■ **WORK INSTRUCTION**: Please repeat, from the entries that follow, the lines from the one containing "purple padlock: 7 -> 5" through the one containing "black duck: 5 -> 4" exactly, adding nothing.

(AVAILABLE DATA Opens)

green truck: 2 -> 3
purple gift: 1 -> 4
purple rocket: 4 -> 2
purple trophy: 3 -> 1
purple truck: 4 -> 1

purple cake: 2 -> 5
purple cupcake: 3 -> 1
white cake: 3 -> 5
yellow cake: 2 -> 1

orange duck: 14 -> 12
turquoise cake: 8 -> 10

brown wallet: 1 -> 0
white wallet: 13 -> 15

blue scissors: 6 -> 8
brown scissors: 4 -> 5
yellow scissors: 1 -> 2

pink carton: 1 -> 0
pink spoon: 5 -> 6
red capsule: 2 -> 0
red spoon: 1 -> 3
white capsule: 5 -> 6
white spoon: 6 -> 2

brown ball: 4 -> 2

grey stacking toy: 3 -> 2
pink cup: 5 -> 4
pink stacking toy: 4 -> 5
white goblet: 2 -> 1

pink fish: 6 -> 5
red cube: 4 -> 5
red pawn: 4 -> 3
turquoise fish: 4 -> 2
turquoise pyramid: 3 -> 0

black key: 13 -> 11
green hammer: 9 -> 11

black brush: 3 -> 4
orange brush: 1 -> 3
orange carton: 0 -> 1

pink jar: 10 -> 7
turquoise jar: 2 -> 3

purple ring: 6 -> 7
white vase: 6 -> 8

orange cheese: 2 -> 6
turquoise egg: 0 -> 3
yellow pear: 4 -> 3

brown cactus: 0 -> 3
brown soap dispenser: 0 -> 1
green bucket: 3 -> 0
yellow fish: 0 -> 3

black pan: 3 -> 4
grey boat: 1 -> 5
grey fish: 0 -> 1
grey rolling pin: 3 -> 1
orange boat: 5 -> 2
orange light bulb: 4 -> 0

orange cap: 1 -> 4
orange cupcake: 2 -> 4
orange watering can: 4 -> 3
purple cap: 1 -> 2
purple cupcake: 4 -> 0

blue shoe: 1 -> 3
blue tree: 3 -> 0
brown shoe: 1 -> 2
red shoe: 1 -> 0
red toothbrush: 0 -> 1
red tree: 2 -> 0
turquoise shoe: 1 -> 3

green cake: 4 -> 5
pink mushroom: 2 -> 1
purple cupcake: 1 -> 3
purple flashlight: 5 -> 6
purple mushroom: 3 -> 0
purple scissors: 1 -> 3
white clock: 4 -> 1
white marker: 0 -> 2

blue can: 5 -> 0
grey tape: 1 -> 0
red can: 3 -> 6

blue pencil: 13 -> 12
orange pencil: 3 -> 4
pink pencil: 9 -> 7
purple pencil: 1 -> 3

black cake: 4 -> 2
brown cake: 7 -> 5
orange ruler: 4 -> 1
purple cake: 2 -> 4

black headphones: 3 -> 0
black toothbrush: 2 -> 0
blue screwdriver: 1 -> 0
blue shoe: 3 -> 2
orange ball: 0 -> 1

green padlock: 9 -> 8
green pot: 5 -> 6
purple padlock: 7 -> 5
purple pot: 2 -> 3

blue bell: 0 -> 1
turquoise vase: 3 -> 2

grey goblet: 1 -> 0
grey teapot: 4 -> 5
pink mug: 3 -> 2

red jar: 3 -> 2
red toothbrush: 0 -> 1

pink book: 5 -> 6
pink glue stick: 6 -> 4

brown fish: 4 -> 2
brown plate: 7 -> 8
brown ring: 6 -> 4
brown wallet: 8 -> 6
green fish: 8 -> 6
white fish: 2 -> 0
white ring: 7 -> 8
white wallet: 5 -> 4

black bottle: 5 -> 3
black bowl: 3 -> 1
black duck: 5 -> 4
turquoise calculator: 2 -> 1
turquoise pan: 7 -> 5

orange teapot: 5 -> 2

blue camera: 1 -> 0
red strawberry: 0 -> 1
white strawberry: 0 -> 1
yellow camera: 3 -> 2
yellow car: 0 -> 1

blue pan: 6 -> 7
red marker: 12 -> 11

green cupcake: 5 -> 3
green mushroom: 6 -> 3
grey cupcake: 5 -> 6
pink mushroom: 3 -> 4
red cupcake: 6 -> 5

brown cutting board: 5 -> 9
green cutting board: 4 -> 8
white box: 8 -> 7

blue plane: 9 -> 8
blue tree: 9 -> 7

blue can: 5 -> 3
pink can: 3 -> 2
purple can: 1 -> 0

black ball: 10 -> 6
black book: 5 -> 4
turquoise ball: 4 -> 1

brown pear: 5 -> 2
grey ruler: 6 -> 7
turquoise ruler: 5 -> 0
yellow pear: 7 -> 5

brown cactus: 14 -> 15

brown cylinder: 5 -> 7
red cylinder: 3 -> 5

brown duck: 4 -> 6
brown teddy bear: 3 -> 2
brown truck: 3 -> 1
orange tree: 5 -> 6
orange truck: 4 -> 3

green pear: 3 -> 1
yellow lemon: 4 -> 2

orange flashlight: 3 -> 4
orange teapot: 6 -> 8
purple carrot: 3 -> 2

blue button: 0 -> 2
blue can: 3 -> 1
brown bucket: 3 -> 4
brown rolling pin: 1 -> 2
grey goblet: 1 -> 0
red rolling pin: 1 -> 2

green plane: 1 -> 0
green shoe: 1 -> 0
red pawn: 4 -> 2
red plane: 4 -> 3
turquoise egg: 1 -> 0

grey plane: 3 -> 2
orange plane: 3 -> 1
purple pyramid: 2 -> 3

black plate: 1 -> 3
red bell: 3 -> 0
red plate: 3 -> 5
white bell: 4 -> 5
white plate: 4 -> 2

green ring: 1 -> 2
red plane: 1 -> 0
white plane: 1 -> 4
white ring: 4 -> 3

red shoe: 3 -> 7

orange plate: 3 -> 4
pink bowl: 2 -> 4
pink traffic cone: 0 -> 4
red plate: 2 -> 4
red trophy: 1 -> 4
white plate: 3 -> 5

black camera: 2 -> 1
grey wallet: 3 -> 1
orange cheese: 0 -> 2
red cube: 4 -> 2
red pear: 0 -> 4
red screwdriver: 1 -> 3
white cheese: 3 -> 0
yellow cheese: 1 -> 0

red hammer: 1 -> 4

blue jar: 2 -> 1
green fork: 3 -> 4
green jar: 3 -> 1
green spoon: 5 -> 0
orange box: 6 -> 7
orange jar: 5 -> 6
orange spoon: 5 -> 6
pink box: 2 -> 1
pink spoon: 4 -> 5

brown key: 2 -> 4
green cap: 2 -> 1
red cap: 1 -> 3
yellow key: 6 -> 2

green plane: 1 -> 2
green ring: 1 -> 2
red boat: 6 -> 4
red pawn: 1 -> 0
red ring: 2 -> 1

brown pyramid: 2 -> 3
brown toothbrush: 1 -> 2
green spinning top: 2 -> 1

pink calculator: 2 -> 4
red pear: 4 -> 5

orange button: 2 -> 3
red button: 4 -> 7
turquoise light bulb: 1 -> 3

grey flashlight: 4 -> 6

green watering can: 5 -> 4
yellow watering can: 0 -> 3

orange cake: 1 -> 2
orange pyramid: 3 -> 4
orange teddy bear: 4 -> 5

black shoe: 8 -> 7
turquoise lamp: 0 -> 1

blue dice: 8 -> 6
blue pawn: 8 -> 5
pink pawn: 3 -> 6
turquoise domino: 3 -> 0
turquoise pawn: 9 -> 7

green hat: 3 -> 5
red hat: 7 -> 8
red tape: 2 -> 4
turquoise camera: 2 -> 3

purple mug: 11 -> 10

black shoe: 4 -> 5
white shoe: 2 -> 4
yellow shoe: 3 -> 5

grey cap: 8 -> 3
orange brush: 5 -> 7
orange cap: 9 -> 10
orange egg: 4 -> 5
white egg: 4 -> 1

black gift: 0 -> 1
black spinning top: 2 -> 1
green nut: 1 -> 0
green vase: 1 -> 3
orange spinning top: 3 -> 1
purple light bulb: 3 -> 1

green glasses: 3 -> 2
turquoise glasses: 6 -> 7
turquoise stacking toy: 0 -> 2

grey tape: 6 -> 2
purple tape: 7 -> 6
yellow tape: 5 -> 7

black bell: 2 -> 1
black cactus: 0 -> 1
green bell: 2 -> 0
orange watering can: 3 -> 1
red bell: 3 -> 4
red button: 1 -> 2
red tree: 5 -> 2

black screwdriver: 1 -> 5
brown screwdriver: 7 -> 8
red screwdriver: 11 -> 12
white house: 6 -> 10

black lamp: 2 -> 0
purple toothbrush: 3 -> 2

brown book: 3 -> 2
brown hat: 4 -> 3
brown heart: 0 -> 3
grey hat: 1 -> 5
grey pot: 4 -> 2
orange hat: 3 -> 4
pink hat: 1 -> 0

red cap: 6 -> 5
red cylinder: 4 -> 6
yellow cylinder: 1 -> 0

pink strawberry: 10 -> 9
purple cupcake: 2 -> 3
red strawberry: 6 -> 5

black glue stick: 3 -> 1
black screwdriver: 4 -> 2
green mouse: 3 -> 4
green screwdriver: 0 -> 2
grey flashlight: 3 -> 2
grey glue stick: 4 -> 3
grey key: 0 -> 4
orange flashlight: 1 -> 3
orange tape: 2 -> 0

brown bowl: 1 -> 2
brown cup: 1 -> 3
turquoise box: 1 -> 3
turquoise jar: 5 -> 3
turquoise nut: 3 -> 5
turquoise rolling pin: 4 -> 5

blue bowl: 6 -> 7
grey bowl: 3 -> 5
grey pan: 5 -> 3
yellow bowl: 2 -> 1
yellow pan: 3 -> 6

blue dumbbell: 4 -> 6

(AVAILABLE DATA Closes)

■ **ANSWER TO THIS TASK**:
purple padlock: 7 -> 5
purple pot: 2 -> 3

blue bell: 0 -> 1
turquoise vase: 3 -> 2

grey goblet: 1 -> 0
grey teapot: 4 -> 5
pink mug: 3 -> 2

red jar: 3 -> 2
red toothbrush: 0 -> 1

pink book: 5 -> 6
pink glue stick: 6 -> 4

brown fish: 4 -> 2
brown plate: 7 -> 8
brown ring: 6 -> 4
brown wallet: 8 -> 6
green fish: 8 -> 6
white fish: 2 -> 0
white ring: 7 -> 8
white wallet: 5 -> 4

black bottle: 5 -> 3
black bowl: 3 -> 1
black duck: 5 -> 4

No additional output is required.